**Requirement**
Only these lines of the data below are wanted: the one with "pion/marron <240, 172>", the one with "none -> téléphone/bleu <105, 323>", and any lines between them, each repeated exactly.

Before-and-after object lists

● ● ●

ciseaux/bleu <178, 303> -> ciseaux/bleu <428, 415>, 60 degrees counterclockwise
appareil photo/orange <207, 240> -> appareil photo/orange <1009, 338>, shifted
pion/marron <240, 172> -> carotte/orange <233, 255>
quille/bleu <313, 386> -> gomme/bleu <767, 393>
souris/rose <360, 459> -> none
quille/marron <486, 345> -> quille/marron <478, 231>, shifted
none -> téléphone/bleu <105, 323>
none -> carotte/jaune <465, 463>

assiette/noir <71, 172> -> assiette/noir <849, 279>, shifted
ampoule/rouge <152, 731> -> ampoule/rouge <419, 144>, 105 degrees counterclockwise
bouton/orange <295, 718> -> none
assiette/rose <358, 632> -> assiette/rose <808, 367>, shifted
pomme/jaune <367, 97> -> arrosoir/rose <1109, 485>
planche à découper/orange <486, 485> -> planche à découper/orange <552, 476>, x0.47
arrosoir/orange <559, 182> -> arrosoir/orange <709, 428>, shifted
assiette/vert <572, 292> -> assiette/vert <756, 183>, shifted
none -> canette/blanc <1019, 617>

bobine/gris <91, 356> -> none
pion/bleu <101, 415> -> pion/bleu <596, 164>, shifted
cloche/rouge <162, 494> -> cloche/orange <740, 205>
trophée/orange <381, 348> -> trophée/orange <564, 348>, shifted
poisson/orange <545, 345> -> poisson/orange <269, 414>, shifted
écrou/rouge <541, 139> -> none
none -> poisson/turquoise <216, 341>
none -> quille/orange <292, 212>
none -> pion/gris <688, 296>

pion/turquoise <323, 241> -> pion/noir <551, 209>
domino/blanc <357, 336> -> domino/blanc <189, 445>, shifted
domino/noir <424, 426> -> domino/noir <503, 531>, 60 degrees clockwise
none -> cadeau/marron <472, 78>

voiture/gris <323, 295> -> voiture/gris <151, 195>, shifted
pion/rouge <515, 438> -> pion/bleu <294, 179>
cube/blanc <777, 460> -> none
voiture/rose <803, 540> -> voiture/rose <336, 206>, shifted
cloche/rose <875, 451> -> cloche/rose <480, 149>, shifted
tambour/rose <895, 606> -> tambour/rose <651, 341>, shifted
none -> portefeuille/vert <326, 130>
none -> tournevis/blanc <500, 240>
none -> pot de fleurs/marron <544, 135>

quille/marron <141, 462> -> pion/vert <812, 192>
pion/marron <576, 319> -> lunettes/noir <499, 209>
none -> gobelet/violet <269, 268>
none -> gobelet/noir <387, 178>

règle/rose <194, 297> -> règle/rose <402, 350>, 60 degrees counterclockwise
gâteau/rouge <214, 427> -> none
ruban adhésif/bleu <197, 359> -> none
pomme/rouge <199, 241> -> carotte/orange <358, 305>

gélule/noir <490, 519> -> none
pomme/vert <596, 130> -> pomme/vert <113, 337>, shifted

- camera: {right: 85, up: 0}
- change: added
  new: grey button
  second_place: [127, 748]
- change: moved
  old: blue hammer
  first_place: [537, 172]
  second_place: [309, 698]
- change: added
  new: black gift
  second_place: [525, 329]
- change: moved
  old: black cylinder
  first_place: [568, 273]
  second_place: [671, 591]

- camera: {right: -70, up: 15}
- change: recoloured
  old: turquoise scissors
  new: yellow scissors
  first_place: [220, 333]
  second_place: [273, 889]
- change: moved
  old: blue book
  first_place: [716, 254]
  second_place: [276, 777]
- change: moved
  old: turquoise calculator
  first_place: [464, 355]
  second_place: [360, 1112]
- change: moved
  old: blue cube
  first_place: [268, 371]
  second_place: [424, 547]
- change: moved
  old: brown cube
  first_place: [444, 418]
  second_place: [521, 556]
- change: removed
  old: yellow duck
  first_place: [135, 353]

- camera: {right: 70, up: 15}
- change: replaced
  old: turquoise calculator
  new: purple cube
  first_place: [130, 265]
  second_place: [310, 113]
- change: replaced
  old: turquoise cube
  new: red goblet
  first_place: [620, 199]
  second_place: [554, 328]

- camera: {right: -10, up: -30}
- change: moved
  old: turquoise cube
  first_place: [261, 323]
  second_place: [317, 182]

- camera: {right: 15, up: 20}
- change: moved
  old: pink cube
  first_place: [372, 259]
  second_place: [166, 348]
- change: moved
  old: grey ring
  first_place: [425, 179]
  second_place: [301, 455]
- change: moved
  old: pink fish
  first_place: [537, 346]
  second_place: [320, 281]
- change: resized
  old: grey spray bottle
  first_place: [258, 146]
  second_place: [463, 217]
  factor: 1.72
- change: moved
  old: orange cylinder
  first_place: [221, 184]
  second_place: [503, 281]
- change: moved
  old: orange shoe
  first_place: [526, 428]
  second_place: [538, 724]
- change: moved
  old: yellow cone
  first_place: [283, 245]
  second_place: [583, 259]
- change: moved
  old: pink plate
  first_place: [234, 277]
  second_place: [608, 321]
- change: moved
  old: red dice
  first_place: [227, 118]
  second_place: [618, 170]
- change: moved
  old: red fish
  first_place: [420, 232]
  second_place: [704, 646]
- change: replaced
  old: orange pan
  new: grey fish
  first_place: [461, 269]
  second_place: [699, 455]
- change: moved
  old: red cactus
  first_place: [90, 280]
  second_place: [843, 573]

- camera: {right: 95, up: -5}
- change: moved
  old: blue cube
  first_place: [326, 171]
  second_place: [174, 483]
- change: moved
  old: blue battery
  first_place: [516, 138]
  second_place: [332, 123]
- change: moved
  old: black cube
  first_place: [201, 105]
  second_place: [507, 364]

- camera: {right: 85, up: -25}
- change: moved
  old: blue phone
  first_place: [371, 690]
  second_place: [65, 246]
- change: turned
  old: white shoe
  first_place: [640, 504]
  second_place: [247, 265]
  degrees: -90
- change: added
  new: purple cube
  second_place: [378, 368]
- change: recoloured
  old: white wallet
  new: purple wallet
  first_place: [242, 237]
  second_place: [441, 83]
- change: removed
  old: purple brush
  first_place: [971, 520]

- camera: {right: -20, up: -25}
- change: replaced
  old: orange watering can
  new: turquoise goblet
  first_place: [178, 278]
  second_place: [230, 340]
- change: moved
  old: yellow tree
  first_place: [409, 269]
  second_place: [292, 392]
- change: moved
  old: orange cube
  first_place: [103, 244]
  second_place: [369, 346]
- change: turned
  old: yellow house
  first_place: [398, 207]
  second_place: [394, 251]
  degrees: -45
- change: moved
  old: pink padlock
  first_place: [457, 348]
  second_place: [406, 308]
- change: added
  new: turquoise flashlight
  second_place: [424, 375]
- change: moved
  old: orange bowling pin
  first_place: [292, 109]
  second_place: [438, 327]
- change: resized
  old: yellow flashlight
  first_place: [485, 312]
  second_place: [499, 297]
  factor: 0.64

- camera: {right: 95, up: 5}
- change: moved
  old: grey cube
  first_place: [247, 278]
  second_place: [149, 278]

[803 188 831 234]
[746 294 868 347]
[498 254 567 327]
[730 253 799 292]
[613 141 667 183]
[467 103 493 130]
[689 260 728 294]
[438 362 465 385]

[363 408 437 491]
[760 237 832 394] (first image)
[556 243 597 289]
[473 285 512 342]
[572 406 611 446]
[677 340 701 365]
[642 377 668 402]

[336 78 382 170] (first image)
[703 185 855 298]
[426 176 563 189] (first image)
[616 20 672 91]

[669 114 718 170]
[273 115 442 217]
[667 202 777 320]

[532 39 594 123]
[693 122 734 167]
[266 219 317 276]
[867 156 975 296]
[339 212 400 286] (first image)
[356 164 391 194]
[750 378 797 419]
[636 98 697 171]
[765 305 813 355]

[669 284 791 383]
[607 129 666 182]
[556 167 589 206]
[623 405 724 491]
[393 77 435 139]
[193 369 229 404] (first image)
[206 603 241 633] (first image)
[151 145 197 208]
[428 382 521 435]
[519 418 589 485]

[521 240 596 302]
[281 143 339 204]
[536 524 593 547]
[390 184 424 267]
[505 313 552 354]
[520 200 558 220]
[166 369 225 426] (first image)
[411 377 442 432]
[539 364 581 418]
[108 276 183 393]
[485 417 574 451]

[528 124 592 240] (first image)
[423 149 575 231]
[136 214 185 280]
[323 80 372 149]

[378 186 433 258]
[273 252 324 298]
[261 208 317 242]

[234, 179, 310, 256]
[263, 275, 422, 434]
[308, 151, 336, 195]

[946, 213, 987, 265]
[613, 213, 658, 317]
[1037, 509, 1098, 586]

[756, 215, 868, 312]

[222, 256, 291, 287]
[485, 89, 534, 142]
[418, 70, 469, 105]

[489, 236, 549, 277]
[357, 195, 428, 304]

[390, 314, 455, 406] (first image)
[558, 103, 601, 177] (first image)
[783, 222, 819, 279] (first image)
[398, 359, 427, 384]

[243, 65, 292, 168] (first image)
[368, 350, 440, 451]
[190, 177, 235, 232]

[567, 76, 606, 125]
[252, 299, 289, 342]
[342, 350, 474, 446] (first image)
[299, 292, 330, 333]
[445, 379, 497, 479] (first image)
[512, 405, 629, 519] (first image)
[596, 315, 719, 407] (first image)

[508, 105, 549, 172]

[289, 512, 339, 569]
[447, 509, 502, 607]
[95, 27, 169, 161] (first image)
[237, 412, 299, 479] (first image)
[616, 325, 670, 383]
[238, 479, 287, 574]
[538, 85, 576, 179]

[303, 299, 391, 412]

● ● ●

**Answer to this problem**
pion/marron <240, 172> -> carotte/orange <233, 255>
quille/bleu <313, 386> -> gomme/bleu <767, 393>
souris/rose <360, 459> -> none
quille/marron <486, 345> -> quille/marron <478, 231>, shifted
none -> téléphone/bleu <105, 323>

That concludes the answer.